---------- Records supplied ----------
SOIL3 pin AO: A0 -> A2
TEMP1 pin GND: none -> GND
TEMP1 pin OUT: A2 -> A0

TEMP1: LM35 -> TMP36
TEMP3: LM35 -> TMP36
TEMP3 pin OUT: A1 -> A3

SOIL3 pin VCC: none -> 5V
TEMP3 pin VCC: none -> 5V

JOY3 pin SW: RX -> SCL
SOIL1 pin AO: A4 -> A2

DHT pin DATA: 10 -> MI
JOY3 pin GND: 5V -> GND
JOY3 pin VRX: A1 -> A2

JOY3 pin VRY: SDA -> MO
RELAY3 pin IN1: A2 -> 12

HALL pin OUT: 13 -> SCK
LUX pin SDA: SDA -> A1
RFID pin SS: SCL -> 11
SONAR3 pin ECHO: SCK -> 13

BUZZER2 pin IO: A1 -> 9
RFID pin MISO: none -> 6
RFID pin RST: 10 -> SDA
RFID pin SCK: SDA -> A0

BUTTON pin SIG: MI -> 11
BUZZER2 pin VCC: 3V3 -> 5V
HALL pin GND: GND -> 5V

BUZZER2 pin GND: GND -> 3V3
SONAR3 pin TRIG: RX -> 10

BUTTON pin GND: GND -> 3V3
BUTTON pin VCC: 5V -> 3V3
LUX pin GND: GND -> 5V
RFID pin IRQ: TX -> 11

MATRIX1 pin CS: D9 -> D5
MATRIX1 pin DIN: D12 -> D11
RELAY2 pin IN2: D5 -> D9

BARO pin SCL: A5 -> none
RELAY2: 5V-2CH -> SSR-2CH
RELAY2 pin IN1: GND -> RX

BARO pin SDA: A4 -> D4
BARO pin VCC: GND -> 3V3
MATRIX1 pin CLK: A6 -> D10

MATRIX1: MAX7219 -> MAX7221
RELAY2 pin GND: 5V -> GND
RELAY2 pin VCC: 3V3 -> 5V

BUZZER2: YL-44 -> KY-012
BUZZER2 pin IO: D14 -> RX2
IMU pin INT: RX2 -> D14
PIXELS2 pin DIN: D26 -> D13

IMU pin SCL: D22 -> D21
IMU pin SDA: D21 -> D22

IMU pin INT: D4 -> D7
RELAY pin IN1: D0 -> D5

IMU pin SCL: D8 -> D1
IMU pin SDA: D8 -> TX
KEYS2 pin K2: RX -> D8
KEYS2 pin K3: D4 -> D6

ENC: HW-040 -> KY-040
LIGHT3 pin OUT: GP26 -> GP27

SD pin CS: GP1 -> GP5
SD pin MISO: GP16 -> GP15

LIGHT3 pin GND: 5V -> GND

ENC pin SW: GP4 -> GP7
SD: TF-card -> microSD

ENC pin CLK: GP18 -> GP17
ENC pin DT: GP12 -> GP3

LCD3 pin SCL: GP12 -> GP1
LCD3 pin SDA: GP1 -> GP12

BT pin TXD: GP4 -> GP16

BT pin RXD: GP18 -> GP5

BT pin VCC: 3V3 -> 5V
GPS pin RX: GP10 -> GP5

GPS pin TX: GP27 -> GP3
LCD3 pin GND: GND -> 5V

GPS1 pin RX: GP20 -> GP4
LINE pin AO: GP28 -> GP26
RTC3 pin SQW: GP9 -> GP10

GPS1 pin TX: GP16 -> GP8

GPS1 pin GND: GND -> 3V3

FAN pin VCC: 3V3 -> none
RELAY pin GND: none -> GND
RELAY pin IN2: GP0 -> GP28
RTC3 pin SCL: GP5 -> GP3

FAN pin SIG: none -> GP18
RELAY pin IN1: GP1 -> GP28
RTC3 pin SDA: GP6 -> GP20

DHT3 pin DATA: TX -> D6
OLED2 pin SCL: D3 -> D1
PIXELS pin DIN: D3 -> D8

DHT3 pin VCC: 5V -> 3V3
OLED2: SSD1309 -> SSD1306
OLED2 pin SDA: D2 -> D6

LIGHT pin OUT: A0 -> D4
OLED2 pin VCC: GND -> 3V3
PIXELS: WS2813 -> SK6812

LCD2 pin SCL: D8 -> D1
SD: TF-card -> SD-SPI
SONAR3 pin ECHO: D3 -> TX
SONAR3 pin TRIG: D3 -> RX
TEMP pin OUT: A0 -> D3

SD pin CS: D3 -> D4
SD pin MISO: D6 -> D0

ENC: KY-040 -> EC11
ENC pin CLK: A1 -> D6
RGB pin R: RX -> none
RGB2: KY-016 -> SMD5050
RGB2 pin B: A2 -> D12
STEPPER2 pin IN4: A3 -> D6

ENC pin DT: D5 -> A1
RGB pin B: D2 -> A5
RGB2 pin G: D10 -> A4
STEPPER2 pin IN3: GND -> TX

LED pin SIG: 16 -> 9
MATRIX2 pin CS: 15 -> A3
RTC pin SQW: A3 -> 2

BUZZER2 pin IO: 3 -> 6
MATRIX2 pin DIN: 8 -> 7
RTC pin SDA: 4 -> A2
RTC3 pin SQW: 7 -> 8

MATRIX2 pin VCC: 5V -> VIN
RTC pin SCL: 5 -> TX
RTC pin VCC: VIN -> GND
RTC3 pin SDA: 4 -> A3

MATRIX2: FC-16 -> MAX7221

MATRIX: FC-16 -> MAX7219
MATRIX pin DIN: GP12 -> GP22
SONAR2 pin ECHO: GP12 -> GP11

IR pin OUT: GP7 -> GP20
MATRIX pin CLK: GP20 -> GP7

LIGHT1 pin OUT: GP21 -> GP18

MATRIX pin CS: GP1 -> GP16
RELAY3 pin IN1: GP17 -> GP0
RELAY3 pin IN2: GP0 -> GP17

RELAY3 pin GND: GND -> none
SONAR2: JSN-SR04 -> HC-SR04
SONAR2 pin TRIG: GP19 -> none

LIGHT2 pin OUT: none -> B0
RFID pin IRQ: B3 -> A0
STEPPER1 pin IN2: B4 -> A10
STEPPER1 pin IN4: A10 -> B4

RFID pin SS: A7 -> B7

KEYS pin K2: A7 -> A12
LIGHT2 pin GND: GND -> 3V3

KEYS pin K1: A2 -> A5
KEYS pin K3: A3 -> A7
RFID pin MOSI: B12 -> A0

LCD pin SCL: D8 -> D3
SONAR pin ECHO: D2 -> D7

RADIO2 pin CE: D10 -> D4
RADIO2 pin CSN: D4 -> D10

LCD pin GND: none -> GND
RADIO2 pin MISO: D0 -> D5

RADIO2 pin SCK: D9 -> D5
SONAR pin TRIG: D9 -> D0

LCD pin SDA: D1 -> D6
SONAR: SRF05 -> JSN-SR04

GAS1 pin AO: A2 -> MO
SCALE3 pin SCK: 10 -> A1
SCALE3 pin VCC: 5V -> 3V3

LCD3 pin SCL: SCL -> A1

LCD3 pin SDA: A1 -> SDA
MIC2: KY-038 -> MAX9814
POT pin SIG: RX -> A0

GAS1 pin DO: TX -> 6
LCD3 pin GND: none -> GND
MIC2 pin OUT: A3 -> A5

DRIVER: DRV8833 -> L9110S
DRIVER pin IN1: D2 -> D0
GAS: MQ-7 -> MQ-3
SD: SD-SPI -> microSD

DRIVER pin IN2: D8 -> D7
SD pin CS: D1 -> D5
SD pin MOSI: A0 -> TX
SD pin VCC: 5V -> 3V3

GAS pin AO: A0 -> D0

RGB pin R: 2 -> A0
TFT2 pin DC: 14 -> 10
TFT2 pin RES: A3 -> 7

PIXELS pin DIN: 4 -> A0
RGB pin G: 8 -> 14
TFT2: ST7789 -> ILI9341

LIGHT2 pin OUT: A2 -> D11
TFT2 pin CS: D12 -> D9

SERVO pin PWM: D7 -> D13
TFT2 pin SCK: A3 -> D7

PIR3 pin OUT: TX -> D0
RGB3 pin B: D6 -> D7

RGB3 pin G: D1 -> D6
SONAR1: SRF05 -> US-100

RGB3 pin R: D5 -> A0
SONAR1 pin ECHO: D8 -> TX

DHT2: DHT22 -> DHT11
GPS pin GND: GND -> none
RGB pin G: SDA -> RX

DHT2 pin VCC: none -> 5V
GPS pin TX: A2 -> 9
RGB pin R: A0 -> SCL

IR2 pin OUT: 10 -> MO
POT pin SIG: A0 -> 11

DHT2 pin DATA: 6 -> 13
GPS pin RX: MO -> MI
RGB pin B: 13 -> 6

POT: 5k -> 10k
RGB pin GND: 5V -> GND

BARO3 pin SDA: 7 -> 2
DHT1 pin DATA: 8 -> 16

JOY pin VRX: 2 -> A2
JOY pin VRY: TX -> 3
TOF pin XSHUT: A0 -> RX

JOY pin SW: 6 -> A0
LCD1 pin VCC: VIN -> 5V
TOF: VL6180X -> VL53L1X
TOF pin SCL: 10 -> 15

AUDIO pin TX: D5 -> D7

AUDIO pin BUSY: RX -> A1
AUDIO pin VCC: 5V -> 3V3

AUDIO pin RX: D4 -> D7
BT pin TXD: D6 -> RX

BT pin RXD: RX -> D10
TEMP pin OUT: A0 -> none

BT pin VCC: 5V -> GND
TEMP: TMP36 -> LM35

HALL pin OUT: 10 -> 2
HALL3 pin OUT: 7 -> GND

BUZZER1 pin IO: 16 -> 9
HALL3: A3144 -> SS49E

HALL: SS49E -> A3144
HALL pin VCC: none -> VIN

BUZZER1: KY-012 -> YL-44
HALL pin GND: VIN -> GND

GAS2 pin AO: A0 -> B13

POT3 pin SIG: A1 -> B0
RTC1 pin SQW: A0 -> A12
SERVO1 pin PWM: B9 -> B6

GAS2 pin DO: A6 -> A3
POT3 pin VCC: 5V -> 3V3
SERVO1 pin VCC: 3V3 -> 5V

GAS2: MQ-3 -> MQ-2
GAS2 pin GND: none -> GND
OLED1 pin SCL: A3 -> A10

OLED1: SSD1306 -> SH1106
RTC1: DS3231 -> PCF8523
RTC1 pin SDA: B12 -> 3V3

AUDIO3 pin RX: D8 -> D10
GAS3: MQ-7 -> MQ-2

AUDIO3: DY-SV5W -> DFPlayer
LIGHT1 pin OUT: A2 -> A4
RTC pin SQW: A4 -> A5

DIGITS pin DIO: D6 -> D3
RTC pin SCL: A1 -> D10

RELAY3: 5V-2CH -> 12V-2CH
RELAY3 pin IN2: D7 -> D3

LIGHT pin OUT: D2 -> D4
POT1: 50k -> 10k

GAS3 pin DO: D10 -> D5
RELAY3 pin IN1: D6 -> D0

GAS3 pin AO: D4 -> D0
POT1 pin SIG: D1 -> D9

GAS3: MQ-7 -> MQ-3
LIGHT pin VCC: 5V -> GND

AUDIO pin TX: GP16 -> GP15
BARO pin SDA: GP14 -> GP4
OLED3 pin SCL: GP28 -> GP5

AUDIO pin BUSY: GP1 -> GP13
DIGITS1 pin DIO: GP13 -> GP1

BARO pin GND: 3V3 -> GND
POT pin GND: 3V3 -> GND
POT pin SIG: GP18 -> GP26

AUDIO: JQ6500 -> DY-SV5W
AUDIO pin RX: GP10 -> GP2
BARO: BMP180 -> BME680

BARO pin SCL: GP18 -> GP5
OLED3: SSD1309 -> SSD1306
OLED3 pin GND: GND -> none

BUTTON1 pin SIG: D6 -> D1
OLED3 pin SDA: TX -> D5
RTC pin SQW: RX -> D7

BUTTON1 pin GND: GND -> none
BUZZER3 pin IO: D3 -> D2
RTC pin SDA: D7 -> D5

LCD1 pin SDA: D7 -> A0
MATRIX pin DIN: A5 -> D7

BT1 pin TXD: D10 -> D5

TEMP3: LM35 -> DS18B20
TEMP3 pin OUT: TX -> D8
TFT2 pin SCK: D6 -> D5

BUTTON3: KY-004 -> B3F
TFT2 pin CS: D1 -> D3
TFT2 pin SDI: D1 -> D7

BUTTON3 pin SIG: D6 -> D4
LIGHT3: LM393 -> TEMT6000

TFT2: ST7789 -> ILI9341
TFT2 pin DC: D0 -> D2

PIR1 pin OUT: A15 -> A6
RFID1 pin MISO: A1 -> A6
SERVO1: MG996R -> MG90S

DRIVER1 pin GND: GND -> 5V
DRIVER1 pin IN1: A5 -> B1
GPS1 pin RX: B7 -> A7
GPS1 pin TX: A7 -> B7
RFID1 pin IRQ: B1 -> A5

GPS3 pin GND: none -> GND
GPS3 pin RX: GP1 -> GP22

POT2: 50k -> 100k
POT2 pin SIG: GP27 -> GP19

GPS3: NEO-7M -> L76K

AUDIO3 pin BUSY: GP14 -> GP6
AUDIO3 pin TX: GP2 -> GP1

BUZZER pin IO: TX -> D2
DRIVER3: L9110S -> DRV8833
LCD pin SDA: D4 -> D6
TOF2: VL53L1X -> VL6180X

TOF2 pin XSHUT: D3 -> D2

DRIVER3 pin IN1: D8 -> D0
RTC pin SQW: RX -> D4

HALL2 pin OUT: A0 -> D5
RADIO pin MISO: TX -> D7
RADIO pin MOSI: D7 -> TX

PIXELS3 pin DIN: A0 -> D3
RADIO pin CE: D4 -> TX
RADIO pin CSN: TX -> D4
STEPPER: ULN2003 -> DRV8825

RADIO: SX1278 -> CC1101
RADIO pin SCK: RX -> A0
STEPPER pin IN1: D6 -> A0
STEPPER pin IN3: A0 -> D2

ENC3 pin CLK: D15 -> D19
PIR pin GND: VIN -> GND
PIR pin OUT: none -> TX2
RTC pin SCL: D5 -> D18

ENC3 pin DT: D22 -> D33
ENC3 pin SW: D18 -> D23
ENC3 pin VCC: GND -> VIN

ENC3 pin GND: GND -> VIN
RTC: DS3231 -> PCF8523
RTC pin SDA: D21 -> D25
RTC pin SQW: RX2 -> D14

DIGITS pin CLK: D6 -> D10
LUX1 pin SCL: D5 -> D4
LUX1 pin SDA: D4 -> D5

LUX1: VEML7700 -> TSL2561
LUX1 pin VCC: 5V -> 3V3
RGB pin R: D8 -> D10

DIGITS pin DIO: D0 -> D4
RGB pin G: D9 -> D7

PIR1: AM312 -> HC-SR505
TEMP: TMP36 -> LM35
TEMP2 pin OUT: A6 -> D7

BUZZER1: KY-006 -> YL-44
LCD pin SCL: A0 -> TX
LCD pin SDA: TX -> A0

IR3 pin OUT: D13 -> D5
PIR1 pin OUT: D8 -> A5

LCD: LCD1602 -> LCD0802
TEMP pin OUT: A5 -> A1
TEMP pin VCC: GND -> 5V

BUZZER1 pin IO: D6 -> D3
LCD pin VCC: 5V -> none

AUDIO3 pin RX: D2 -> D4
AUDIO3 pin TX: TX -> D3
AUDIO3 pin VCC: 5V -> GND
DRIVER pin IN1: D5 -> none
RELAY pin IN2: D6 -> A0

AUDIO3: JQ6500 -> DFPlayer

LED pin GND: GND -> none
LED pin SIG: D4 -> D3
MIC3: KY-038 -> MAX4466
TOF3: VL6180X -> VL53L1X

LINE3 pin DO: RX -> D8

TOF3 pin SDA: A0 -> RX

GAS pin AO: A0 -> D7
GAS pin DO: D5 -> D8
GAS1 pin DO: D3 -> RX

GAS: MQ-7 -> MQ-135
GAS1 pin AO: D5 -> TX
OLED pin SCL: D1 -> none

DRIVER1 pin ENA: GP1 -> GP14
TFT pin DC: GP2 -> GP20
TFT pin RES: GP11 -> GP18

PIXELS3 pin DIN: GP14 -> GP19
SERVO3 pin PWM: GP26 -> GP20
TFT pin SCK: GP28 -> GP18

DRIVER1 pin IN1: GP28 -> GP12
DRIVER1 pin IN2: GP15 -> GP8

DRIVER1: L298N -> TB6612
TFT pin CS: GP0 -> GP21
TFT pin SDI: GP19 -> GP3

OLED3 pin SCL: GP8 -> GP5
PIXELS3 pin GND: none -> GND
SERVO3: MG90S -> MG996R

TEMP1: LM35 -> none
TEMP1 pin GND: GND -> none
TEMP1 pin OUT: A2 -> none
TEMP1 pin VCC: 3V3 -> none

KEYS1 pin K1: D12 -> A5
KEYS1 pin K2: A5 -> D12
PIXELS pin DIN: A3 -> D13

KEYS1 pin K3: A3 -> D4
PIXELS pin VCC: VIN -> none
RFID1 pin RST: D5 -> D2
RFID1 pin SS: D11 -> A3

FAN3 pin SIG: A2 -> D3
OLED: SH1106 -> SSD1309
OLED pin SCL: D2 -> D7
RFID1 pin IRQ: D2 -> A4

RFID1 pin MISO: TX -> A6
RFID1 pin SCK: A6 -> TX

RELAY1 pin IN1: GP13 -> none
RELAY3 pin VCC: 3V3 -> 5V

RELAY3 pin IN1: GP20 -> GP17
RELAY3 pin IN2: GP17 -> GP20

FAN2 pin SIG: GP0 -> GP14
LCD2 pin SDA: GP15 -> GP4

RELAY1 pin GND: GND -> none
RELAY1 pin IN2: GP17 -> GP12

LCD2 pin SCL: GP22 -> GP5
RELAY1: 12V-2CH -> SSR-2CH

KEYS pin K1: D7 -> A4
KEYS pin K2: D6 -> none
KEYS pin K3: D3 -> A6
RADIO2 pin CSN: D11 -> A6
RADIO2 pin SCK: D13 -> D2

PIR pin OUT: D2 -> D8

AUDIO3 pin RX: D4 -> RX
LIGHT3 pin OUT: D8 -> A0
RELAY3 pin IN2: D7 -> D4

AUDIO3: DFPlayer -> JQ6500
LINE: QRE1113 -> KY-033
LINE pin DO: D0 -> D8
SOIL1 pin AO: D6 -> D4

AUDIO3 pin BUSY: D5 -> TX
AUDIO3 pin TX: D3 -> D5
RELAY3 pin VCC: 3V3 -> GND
----------
Every line above from the line with "IMU pin SDA: D21 -> D22" to the line with "LIGHT3 pin GND: 5V -> GND", inclusive, must be returned exactly; no other line belongs in the reply.

Response to the exercise →
IMU pin SDA: D21 -> D22

IMU pin INT: D4 -> D7
RELAY pin IN1: D0 -> D5

IMU pin SCL: D8 -> D1
IMU pin SDA: D8 -> TX
KEYS2 pin K2: RX -> D8
KEYS2 pin K3: D4 -> D6

ENC: HW-040 -> KY-040
LIGHT3 pin OUT: GP26 -> GP27

SD pin CS: GP1 -> GP5
SD pin MISO: GP16 -> GP15

LIGHT3 pin GND: 5V -> GND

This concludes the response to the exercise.